Problem requirements
Please repeat, exactly as written, every line from the one containing "green line: (14, 155) -> (37, 129), turned 36" through the last line of the records, both included, and leave out any pictures.

The data START

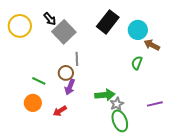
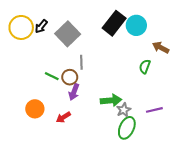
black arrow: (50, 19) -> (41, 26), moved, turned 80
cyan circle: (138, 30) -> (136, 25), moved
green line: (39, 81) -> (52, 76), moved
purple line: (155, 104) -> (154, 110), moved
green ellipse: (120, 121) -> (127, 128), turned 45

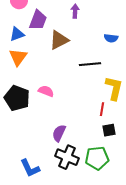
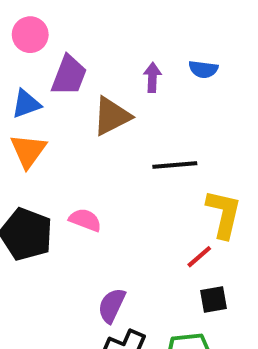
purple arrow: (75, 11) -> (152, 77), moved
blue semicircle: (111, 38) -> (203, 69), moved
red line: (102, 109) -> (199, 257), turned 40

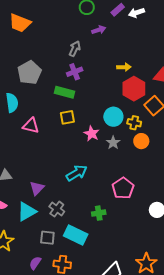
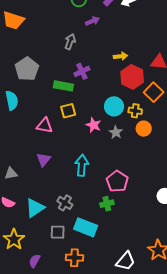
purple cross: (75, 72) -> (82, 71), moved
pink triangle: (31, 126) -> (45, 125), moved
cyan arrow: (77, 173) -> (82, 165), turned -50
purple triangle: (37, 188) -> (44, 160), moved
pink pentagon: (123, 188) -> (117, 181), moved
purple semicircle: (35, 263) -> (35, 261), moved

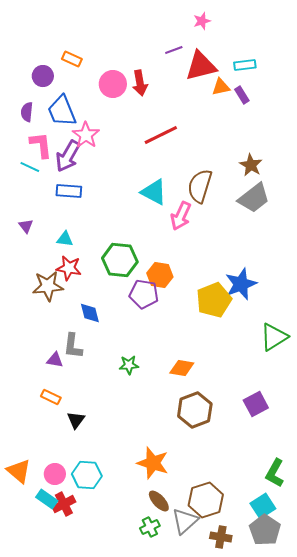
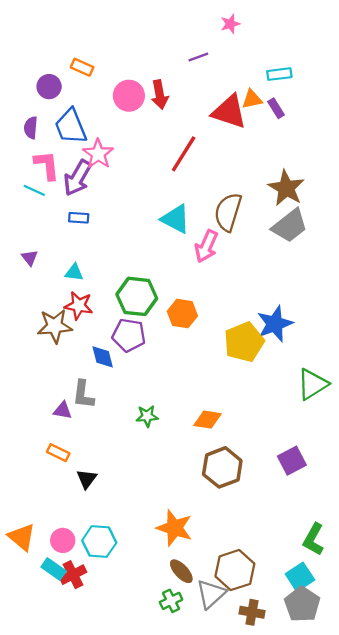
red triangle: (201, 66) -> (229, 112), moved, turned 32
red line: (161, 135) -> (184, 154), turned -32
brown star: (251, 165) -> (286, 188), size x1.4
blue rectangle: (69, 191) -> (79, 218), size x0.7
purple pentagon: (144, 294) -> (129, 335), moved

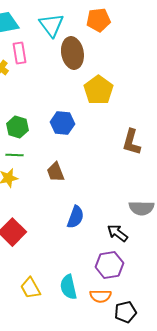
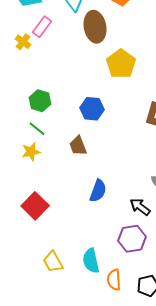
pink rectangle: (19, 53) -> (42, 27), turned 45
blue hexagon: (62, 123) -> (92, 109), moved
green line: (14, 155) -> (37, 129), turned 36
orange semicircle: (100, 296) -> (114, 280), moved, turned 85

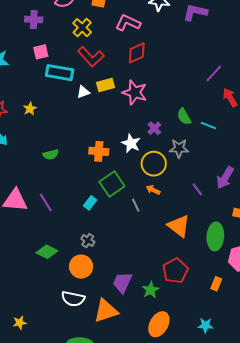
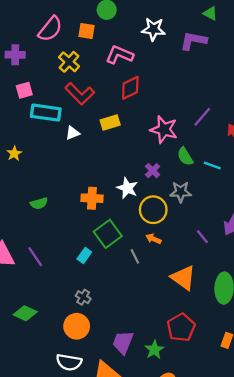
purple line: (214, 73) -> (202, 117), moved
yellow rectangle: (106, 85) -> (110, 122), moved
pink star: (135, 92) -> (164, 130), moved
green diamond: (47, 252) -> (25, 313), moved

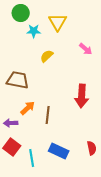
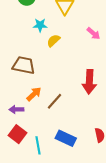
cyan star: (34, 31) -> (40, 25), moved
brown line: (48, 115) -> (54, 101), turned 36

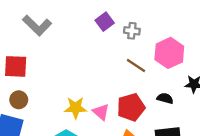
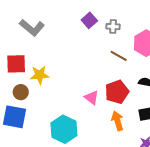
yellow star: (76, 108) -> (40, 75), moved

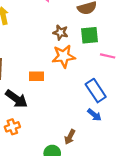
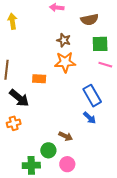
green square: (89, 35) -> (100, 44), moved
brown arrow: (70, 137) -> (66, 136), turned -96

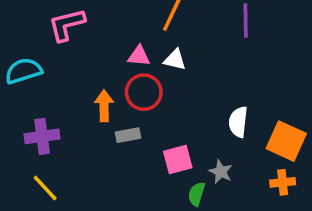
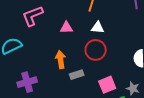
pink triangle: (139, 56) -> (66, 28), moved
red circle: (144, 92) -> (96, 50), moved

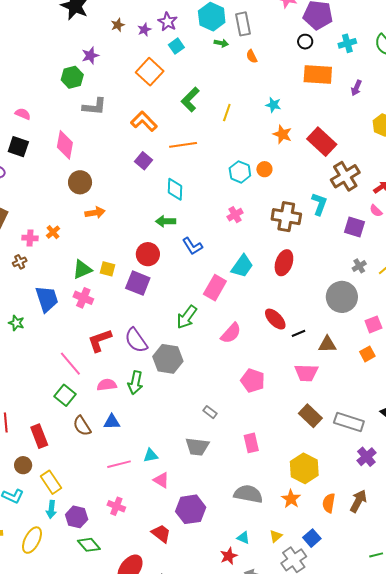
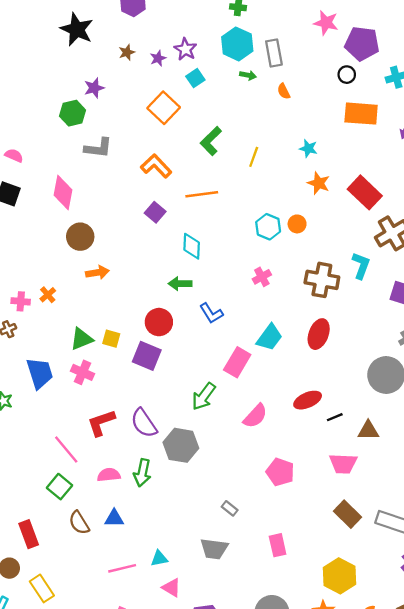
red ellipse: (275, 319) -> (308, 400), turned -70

The data END

Output below
green line: (14, 155) -> (37, 129), turned 36
orange semicircle: (100, 296) -> (114, 280), moved, turned 85

purple line: (214, 73) -> (202, 117), moved
yellow rectangle: (106, 85) -> (110, 122), moved
pink star: (135, 92) -> (164, 130), moved
green diamond: (47, 252) -> (25, 313), moved

cyan star: (34, 31) -> (40, 25), moved
brown line: (48, 115) -> (54, 101), turned 36

yellow star: (76, 108) -> (40, 75), moved

green square: (89, 35) -> (100, 44), moved
brown arrow: (70, 137) -> (66, 136), turned -96

pink triangle: (139, 56) -> (66, 28), moved
red circle: (144, 92) -> (96, 50), moved

red ellipse: (275, 319) -> (308, 400), turned -70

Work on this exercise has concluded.